> EXERCISE: Where does the word "diode" show up in the records? Copy every line that holds it.

[Before-and-after change data]
===

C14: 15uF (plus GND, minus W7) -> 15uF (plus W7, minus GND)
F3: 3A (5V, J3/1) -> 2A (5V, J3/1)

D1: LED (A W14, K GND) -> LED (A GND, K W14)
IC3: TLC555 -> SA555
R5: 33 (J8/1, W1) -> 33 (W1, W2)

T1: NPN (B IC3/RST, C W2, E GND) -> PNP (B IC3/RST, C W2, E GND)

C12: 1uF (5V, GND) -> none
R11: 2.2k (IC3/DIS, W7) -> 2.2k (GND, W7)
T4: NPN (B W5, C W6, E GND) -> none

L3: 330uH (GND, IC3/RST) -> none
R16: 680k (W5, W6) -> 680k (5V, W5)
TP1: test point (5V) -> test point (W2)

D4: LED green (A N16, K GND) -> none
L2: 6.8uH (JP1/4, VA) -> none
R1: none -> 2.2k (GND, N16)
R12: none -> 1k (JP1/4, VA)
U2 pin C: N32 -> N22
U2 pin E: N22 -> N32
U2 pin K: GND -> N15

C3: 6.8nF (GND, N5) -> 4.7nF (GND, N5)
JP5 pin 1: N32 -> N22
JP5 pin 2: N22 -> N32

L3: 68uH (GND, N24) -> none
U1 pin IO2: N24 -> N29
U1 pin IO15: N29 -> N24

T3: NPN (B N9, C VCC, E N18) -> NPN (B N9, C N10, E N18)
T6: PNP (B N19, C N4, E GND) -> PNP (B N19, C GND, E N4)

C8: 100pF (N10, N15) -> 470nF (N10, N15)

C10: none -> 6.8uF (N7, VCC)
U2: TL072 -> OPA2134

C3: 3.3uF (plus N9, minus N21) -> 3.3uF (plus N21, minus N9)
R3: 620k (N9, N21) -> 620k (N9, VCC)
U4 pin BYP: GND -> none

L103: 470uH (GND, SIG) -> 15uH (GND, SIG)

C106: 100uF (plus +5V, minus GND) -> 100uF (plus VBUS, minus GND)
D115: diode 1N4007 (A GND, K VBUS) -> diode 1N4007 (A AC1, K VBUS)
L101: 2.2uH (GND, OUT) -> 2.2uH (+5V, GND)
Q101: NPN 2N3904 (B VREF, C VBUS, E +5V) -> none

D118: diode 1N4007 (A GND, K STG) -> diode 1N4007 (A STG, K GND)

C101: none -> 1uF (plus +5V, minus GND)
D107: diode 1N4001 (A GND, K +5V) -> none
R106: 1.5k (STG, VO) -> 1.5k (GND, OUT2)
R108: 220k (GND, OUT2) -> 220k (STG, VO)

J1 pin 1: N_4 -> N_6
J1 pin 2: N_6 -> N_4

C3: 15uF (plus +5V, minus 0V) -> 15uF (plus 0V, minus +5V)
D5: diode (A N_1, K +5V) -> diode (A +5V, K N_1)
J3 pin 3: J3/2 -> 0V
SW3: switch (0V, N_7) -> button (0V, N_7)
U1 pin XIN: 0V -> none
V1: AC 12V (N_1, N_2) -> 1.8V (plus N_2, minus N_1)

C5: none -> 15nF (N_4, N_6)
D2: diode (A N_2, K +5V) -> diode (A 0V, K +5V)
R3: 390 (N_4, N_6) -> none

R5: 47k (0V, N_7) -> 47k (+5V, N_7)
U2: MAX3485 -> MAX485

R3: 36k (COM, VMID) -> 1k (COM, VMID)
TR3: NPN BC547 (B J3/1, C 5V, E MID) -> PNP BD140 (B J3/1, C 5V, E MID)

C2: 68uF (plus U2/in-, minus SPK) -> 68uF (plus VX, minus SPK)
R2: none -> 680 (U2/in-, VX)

===

> ANSWER:
D115: diode 1N4007 (A GND, K VBUS) -> diode 1N4007 (A AC1, K VBUS)
D118: diode 1N4007 (A GND, K STG) -> diode 1N4007 (A STG, K GND)
D107: diode 1N4001 (A GND, K +5V) -> none
D5: diode (A N_1, K +5V) -> diode (A +5V, K N_1)
D2: diode (A N_2, K +5V) -> diode (A 0V, K +5V)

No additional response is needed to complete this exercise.